*** Opening Exercise inputs ***

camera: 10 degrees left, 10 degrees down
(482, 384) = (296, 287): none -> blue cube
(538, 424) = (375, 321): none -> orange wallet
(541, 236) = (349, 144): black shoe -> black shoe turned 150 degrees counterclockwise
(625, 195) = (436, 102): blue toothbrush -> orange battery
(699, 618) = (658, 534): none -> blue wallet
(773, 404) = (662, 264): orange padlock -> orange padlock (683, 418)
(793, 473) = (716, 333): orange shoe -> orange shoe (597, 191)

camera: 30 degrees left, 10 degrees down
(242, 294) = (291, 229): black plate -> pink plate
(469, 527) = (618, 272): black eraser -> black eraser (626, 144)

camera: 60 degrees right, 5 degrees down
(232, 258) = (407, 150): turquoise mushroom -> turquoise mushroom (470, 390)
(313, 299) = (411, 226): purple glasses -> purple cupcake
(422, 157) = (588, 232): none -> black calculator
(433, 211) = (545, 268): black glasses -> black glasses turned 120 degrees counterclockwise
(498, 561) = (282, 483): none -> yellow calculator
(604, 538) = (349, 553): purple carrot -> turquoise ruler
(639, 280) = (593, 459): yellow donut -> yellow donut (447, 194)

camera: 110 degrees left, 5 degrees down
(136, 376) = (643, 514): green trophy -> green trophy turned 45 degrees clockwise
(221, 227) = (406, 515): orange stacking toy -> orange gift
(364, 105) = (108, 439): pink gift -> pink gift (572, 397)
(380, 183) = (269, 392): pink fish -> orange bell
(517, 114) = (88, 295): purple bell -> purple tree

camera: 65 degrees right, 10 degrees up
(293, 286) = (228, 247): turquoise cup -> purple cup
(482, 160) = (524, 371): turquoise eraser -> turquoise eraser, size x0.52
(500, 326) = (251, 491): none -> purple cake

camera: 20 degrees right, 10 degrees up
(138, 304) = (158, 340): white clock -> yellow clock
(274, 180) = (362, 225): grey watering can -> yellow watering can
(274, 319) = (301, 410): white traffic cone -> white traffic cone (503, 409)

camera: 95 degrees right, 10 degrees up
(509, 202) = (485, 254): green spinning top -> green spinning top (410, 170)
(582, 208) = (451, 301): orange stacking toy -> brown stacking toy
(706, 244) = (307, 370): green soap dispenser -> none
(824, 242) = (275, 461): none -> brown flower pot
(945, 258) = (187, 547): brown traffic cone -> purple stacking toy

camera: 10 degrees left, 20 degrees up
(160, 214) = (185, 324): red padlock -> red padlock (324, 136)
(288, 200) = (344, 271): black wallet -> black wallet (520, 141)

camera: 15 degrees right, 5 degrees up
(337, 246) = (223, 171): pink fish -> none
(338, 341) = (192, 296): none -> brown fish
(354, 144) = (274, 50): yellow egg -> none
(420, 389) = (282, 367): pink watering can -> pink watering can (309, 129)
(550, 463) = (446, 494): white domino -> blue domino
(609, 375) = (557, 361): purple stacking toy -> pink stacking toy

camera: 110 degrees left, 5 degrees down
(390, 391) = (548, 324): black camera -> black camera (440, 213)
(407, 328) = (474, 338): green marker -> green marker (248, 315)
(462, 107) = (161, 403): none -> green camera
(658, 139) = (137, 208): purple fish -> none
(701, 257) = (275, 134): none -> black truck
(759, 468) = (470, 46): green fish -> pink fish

*** Closing Exercise inputs ***

**Exercise brief**
Output, please, only the lines running from the start of the entries through the line that contains "(136, 376) = (643, 514): green", including both of those lines.

**Answer to this exercise**
camera: 10 degrees left, 10 degrees down
(482, 384) = (296, 287): none -> blue cube
(538, 424) = (375, 321): none -> orange wallet
(541, 236) = (349, 144): black shoe -> black shoe turned 150 degrees counterclockwise
(625, 195) = (436, 102): blue toothbrush -> orange battery
(699, 618) = (658, 534): none -> blue wallet
(773, 404) = (662, 264): orange padlock -> orange padlock (683, 418)
(793, 473) = (716, 333): orange shoe -> orange shoe (597, 191)

camera: 30 degrees left, 10 degrees down
(242, 294) = (291, 229): black plate -> pink plate
(469, 527) = (618, 272): black eraser -> black eraser (626, 144)

camera: 60 degrees right, 5 degrees down
(232, 258) = (407, 150): turquoise mushroom -> turquoise mushroom (470, 390)
(313, 299) = (411, 226): purple glasses -> purple cupcake
(422, 157) = (588, 232): none -> black calculator
(433, 211) = (545, 268): black glasses -> black glasses turned 120 degrees counterclockwise
(498, 561) = (282, 483): none -> yellow calculator
(604, 538) = (349, 553): purple carrot -> turquoise ruler
(639, 280) = (593, 459): yellow donut -> yellow donut (447, 194)

camera: 110 degrees left, 5 degrees down
(136, 376) = (643, 514): green trophy -> green trophy turned 45 degrees clockwise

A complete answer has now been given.